§ **Exercise instructions**: Please retype all of the records below word for word, leaving out any pictures.

§ **Listed records**:
##############################

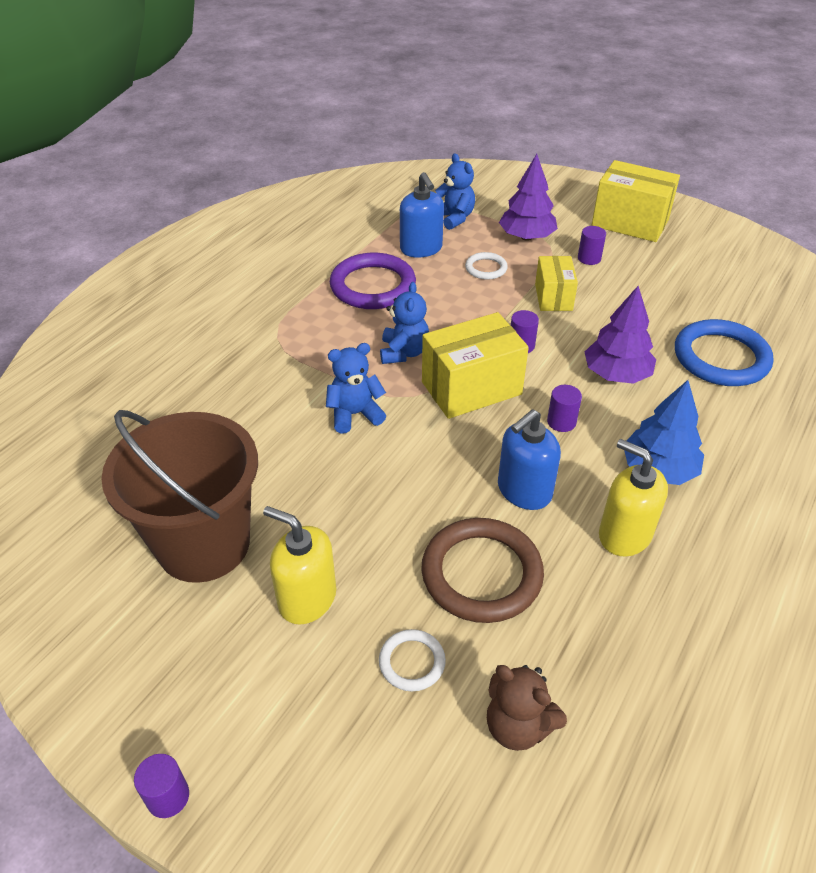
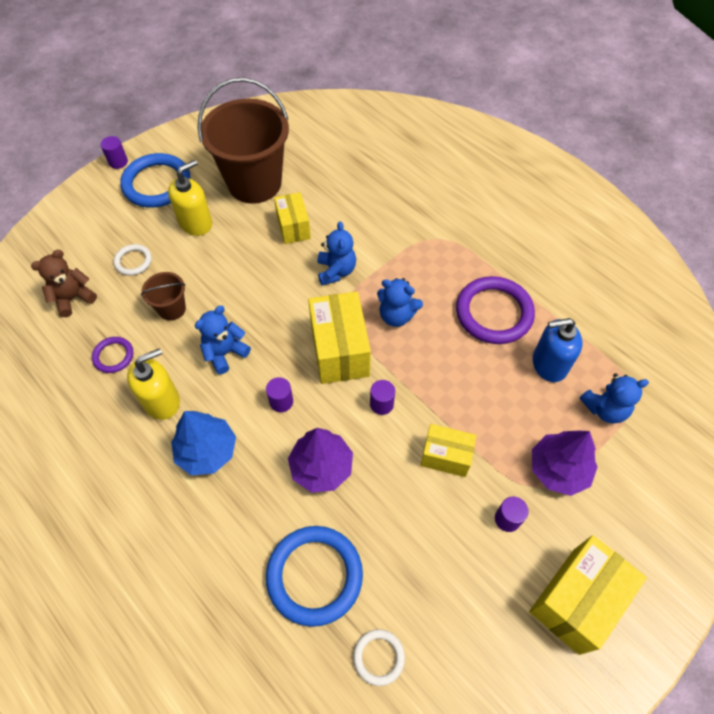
camera: 105 degrees right, 15 degrees up
(223, 694) = (157, 184): none -> blue ring
(289, 473) = (293, 227): none -> yellow box
(481, 573) = (172, 309): brown ring -> brown bucket
(486, 268) = (505, 411): white ring -> white ring (378, 657)
(524, 491) = (225, 353): blue soap dispenser -> blue teddy bear
(591, 618) = (113, 356): none -> purple ring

##############################

§ **Task solution**:
camera: 105 degrees right, 15 degrees up
(223, 694) = (157, 184): none -> blue ring
(289, 473) = (293, 227): none -> yellow box
(481, 573) = (172, 309): brown ring -> brown bucket
(486, 268) = (505, 411): white ring -> white ring (378, 657)
(524, 491) = (225, 353): blue soap dispenser -> blue teddy bear
(591, 618) = (113, 356): none -> purple ring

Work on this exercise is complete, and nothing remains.